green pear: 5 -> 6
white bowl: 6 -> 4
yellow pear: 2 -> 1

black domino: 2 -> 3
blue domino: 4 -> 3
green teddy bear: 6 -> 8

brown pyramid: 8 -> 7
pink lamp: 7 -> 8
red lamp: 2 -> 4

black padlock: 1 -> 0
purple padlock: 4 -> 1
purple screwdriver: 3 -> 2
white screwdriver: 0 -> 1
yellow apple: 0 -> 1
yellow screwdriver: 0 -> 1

———

**Task to complete**
Copy the lines above that hold the word "purple".

**Response**
purple padlock: 4 -> 1
purple screwdriver: 3 -> 2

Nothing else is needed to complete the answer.